> _ASSIGNMENT_:
Look through the listing below, find every line with the string "left", and copy it.
INPUT MATERIAL: Begin
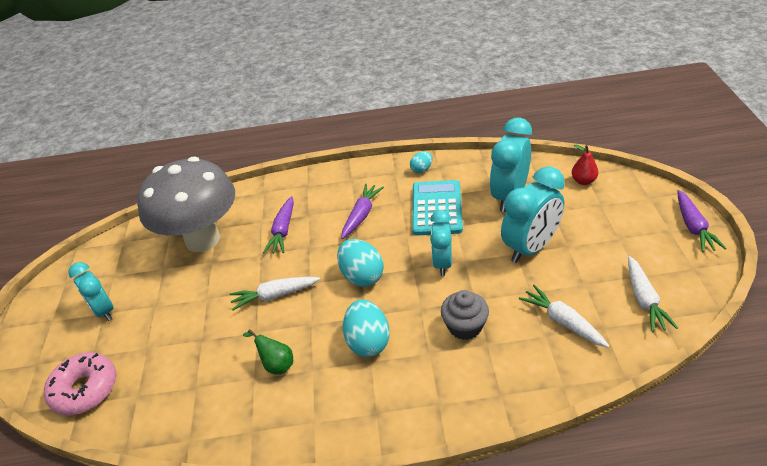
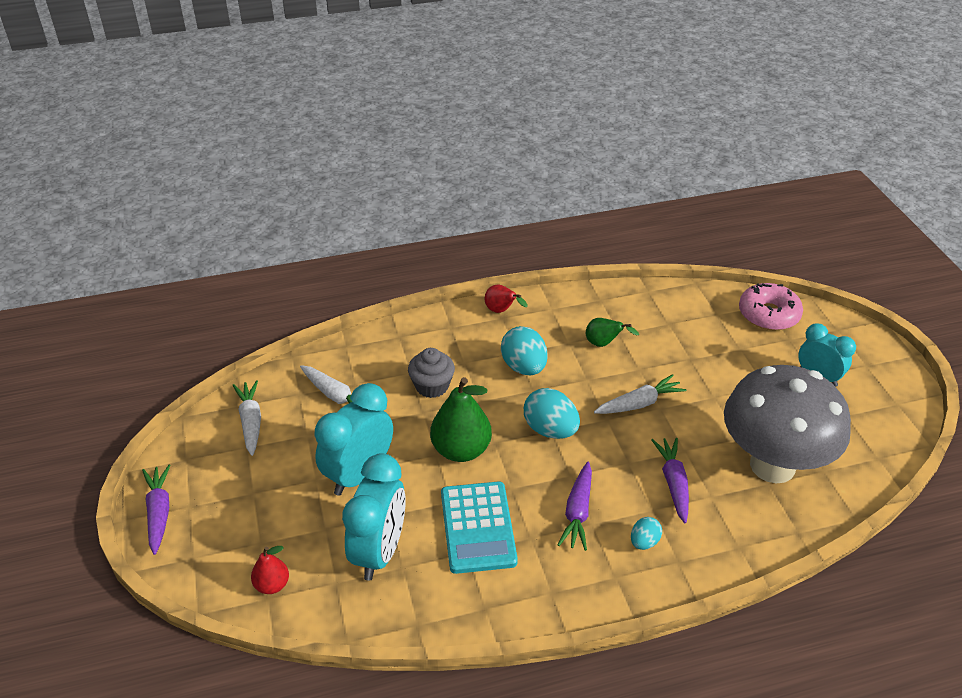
camera: 165 degrees right, 0 degrees up
(373, 423) = (501, 311): none -> red pear
(421, 169) = (511, 600): turquoise egg -> turquoise egg (644, 542)
(442, 263) = (461, 450): turquoise clock -> green pear

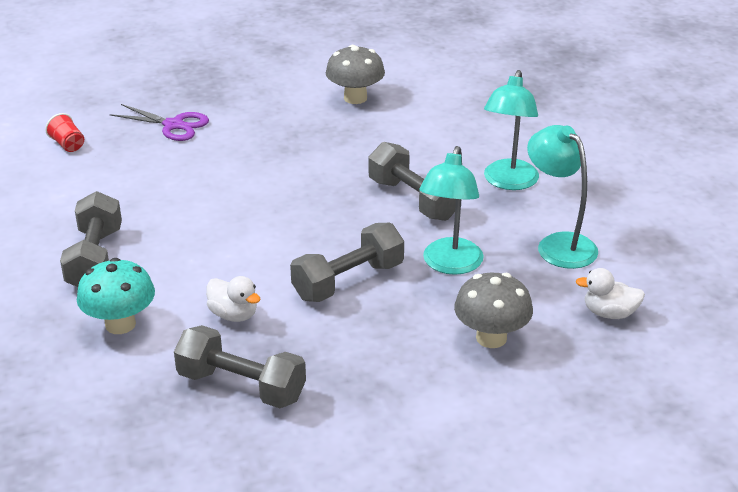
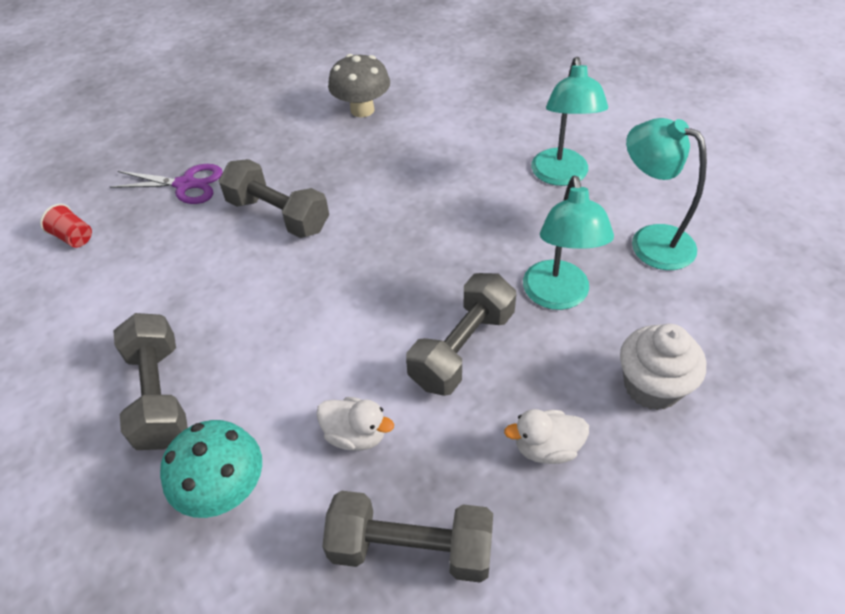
camera: 15 degrees left, 15 degrees up
(413, 199) = (478, 220): grey dumbbell -> grey dumbbell (278, 215)
(491, 338) = (651, 386): grey mushroom -> white cupcake
(609, 313) = (749, 318): white duck -> white duck (546, 448)

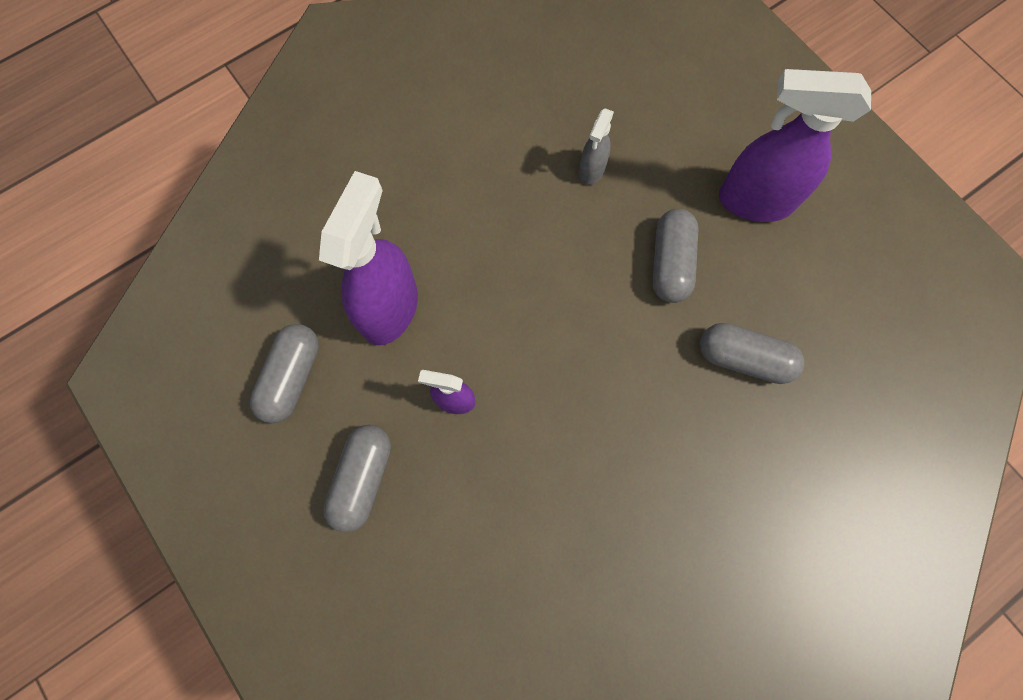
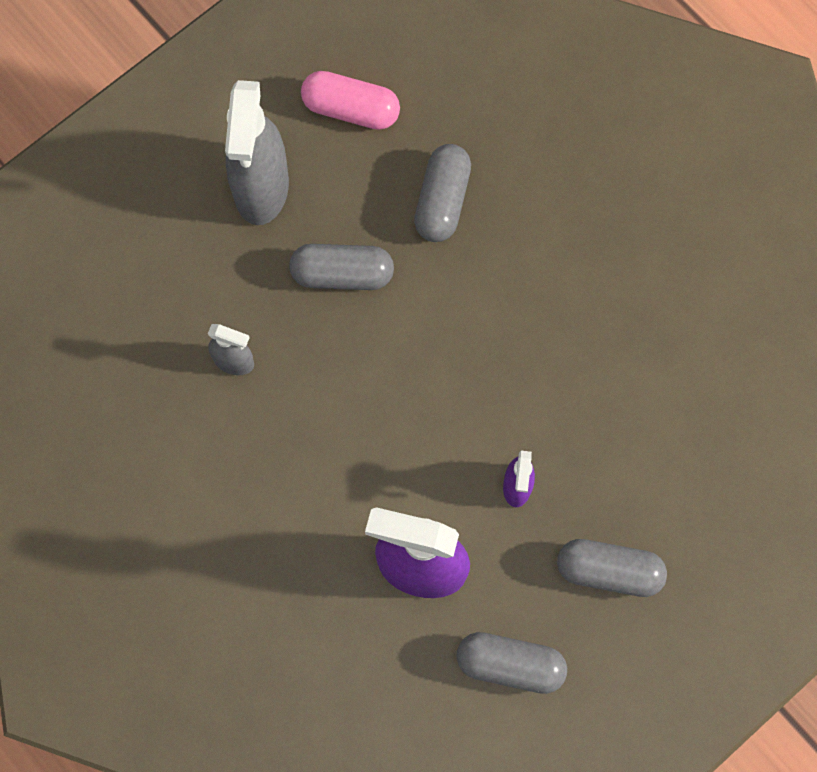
camera: 95 degrees left, 0 degrees up
(754, 201) = (261, 189): purple spray bottle -> grey spray bottle
(837, 283) = (351, 109): none -> pink capsule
INPUT MATERIAL: End
> _RESPONSE_:
camera: 15 degrees left, 15 degrees up
camera: 95 degrees left, 0 degrees up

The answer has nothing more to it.